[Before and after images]
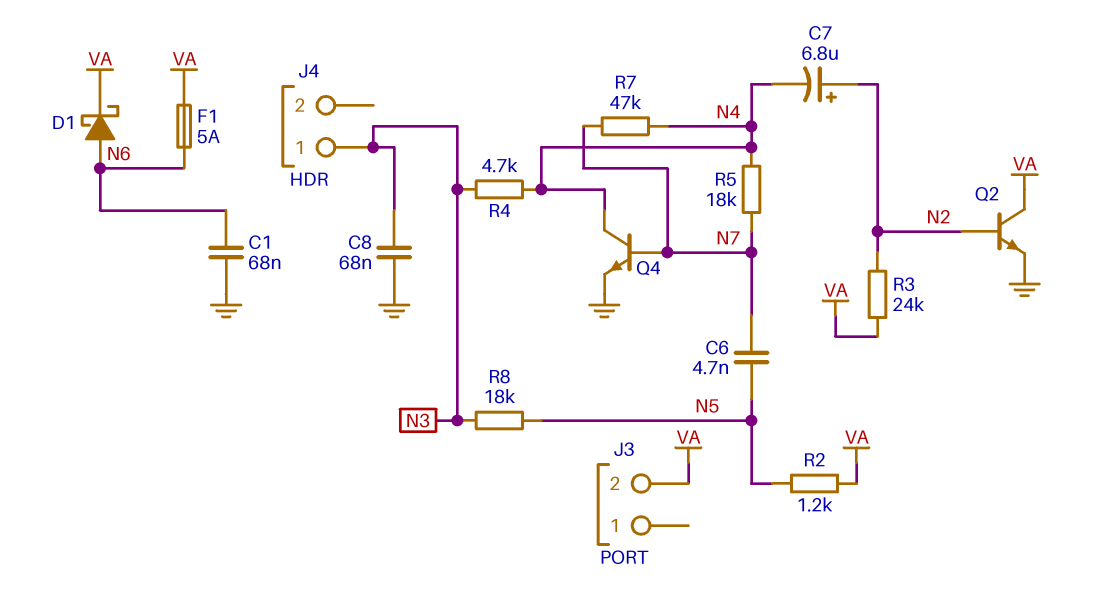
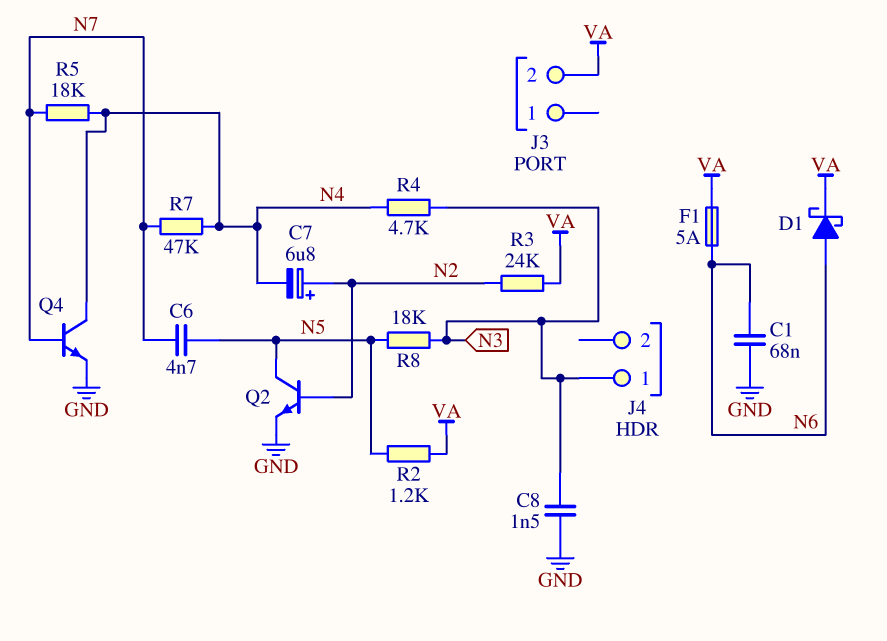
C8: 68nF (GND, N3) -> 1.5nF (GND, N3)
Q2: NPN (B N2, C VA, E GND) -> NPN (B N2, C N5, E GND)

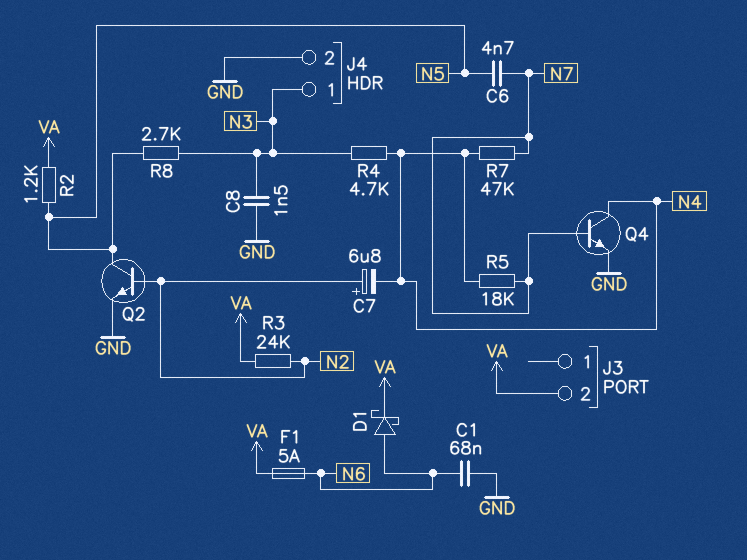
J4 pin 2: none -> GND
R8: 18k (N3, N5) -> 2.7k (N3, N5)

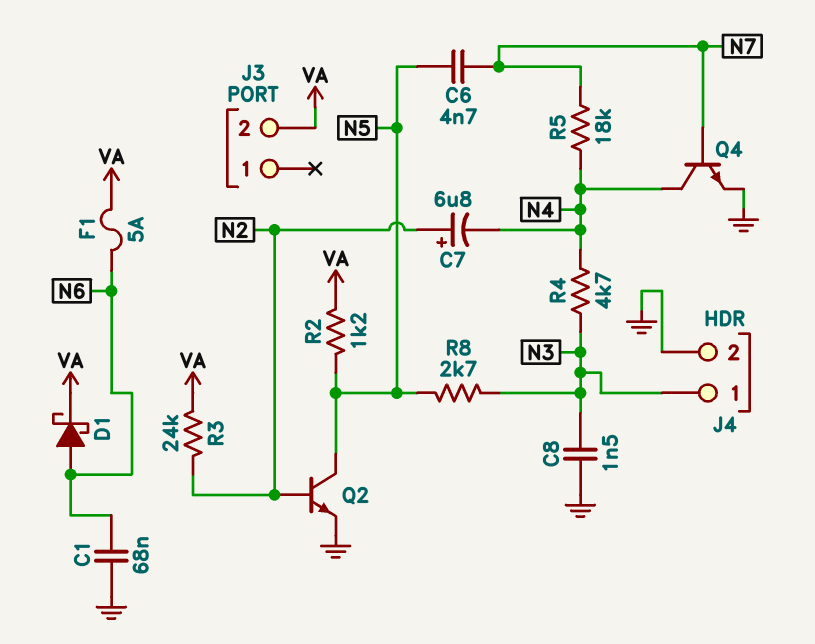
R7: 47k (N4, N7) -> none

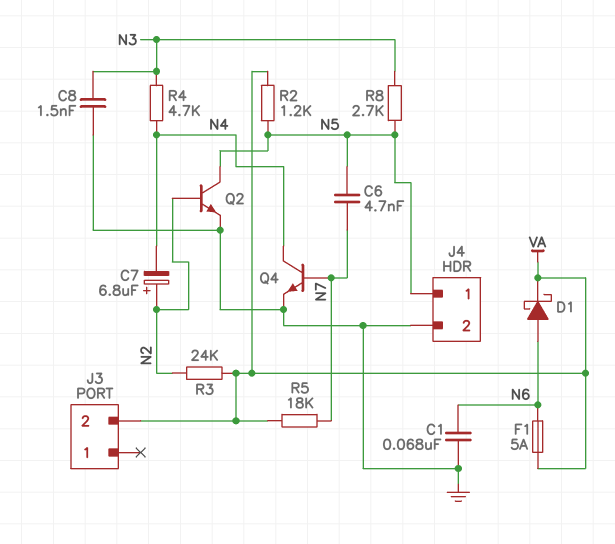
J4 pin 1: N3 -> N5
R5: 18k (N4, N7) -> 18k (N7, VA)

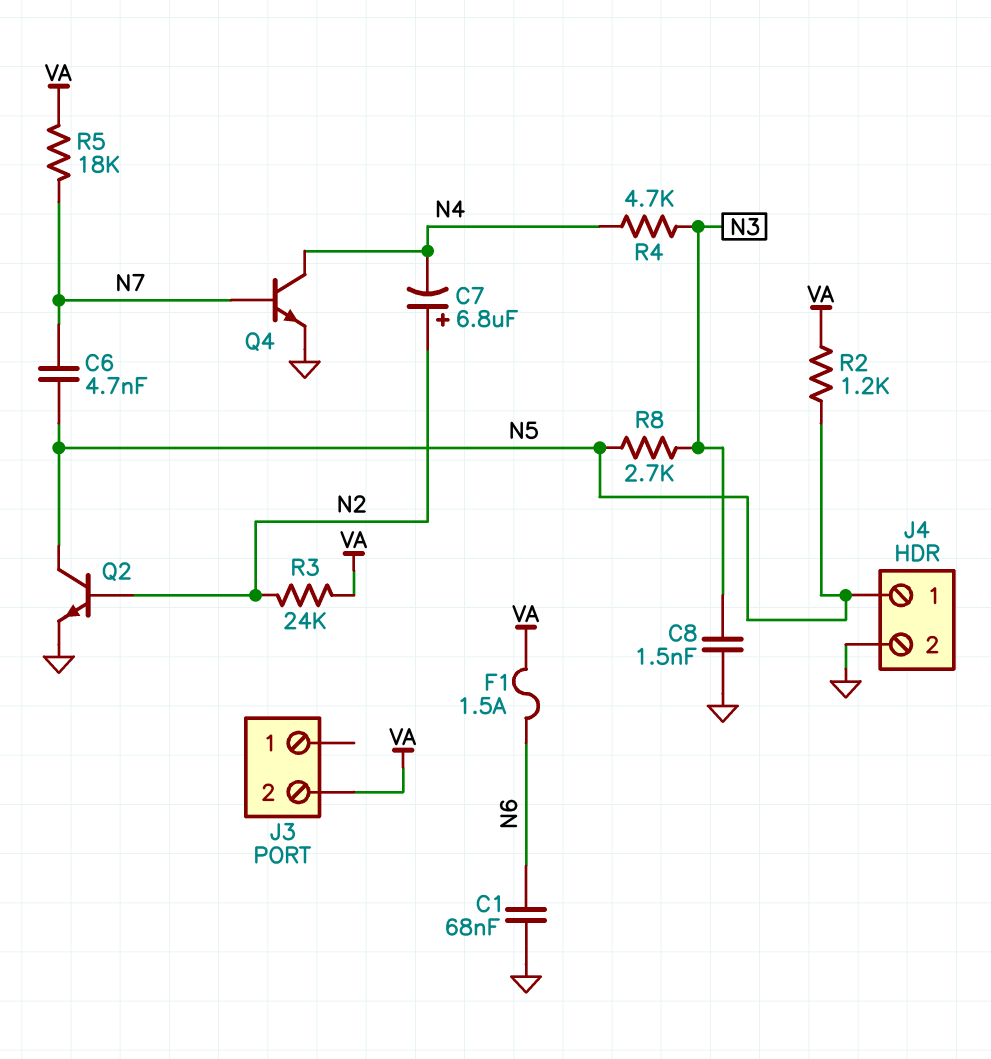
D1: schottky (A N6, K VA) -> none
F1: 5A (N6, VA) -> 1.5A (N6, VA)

§ WHAT YOU SHOULD DO: Reproduce the data exactly as it appears above. Pictures are to be left out.

§ WORKED SOLUTION:
C8: 68nF (GND, N3) -> 1.5nF (GND, N3)
Q2: NPN (B N2, C VA, E GND) -> NPN (B N2, C N5, E GND)

J4 pin 2: none -> GND
R8: 18k (N3, N5) -> 2.7k (N3, N5)

R7: 47k (N4, N7) -> none

J4 pin 1: N3 -> N5
R5: 18k (N4, N7) -> 18k (N7, VA)

D1: schottky (A N6, K VA) -> none
F1: 5A (N6, VA) -> 1.5A (N6, VA)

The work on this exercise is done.